▸ **TASK DESCRIPTION**:
Copy out all lines of the records in which the word "żarówka" appears.

▸ **RECORD EXTRACTS**:

'''

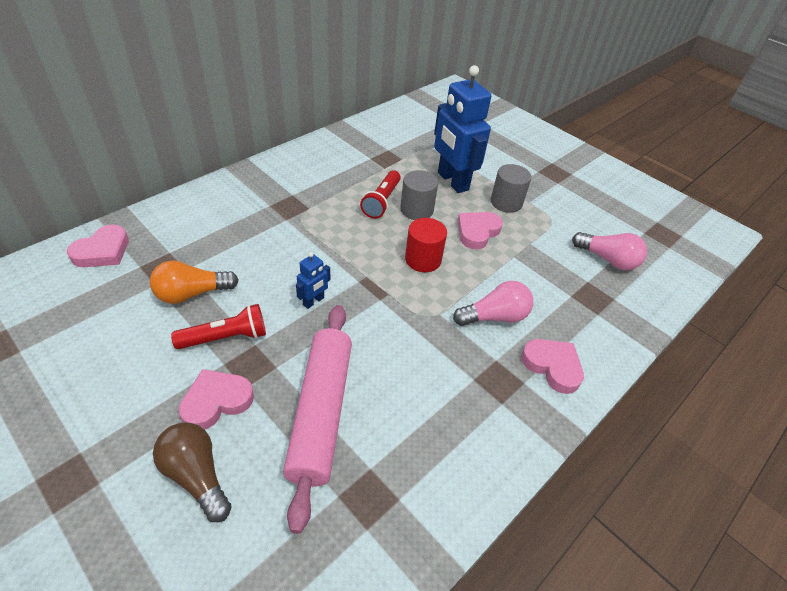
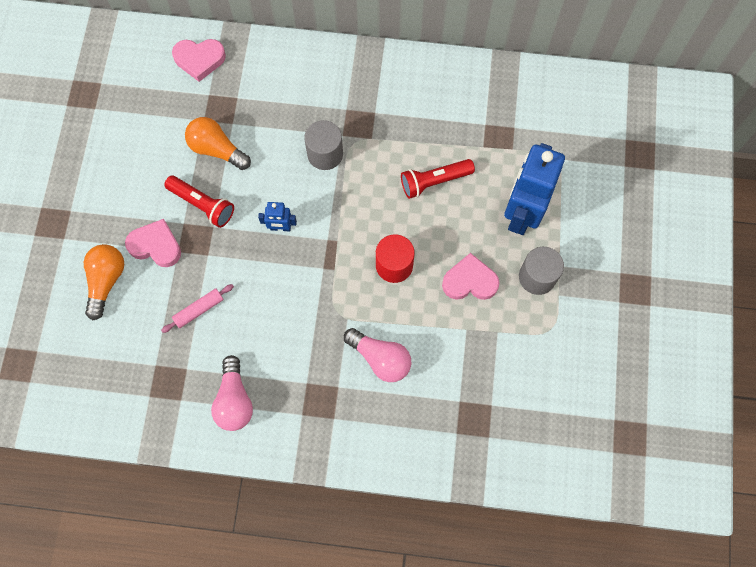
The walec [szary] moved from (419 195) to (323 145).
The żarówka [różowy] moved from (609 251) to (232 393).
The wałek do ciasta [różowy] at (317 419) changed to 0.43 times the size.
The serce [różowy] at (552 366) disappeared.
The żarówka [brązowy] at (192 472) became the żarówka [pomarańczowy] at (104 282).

'''

▸ **PROBLEM SOLUTION**:
The żarówka [różowy] moved from (609 251) to (232 393).
The żarówka [brązowy] at (192 472) became the żarówka [pomarańczowy] at (104 282).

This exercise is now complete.